* What you should do *
Each line from the one containing "purple tape [302,139,362,200]" through the final line of the records is to be repeated exactly, with no additions.

[Colored object listings]
* * * * * * * * *

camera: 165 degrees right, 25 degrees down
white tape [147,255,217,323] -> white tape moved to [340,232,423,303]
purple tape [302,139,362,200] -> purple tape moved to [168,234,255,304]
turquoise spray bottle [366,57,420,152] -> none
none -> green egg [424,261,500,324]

* * * * * * * * *

* Exercise result *
purple tape [302,139,362,200] -> purple tape moved to [168,234,255,304]
turquoise spray bottle [366,57,420,152] -> none
none -> green egg [424,261,500,324]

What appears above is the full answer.